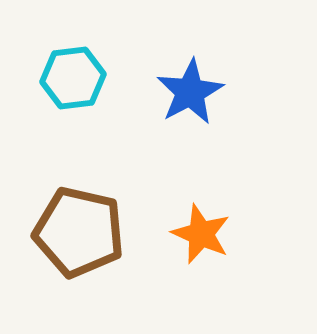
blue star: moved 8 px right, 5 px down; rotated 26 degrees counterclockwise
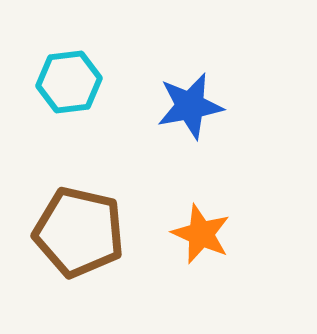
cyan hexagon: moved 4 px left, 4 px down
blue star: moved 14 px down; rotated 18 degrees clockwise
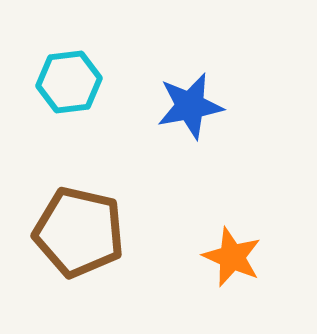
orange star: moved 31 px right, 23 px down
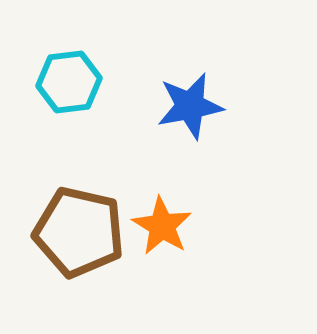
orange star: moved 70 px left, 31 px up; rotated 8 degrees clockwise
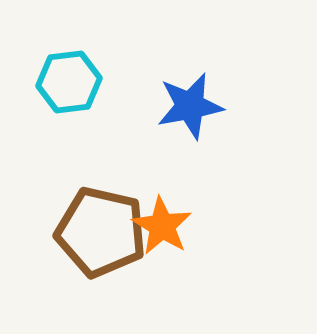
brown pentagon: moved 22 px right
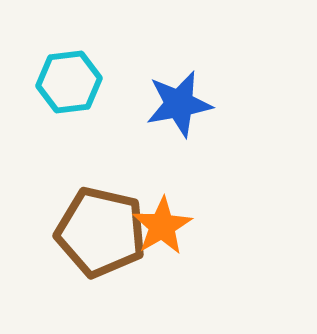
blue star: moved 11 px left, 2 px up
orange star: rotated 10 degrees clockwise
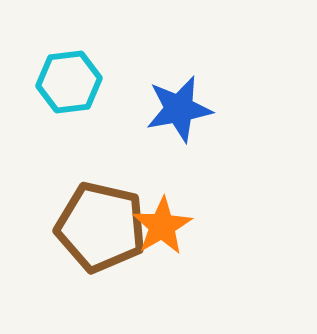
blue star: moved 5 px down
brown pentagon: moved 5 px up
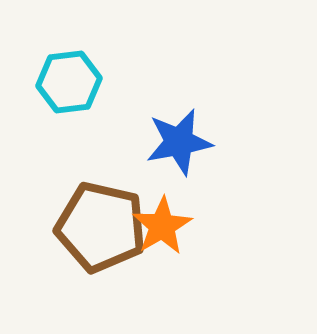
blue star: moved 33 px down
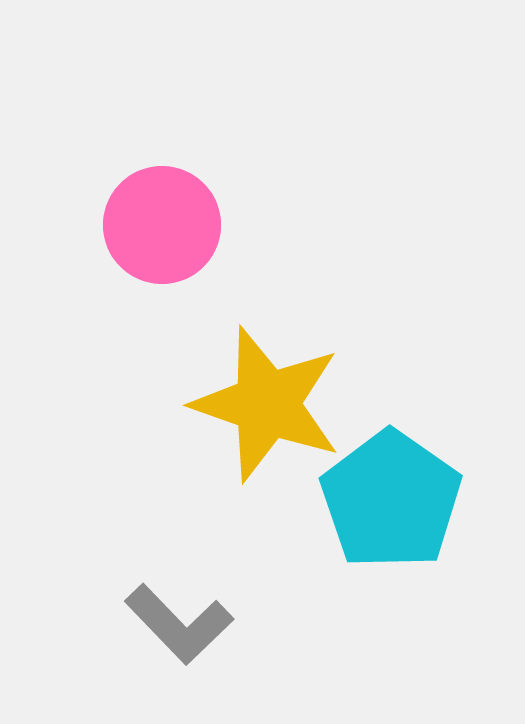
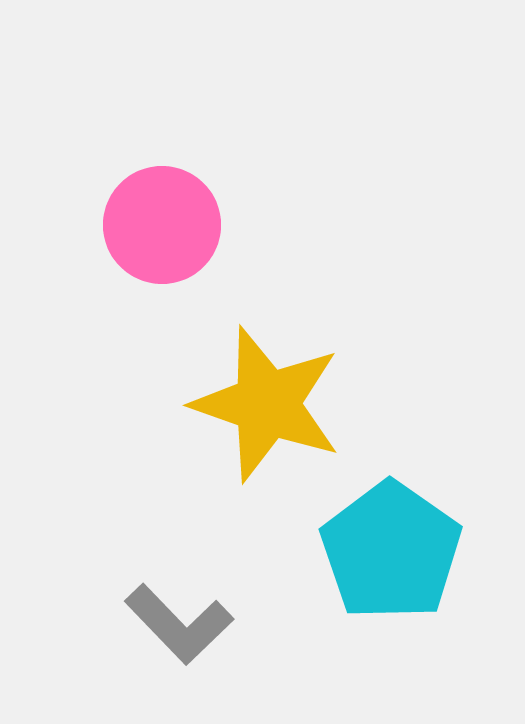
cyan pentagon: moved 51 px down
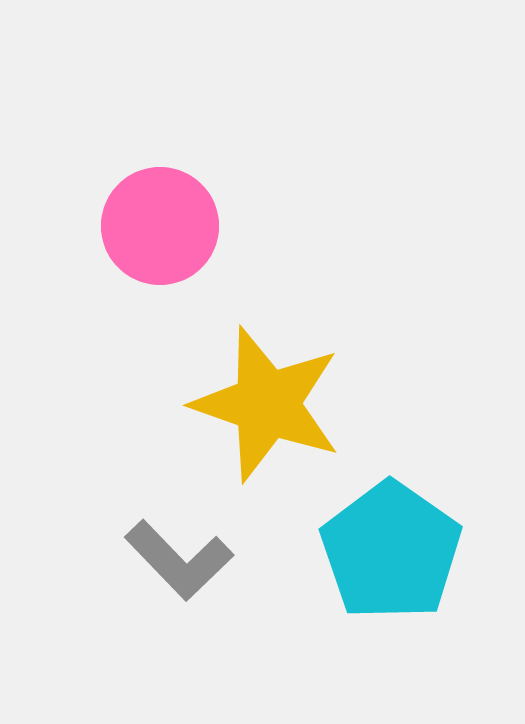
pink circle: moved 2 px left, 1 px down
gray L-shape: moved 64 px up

# # # #

● Given task
Rewrite every line of the listing above, changing "blue star" to "navy star" and keeping everything else the same. Leave out the picture lines.

● Task response
navy star: moved 8 px right, 5 px down; rotated 26 degrees counterclockwise
cyan hexagon: moved 4 px left, 4 px down
navy star: moved 14 px down; rotated 18 degrees clockwise
orange star: moved 31 px right, 23 px down
orange star: moved 70 px left, 31 px up; rotated 8 degrees clockwise
brown pentagon: moved 22 px right
navy star: moved 11 px left, 2 px up
orange star: rotated 10 degrees clockwise
navy star: moved 5 px down
brown pentagon: moved 5 px up
navy star: moved 33 px down
cyan pentagon: moved 51 px down
pink circle: moved 2 px left, 1 px down
gray L-shape: moved 64 px up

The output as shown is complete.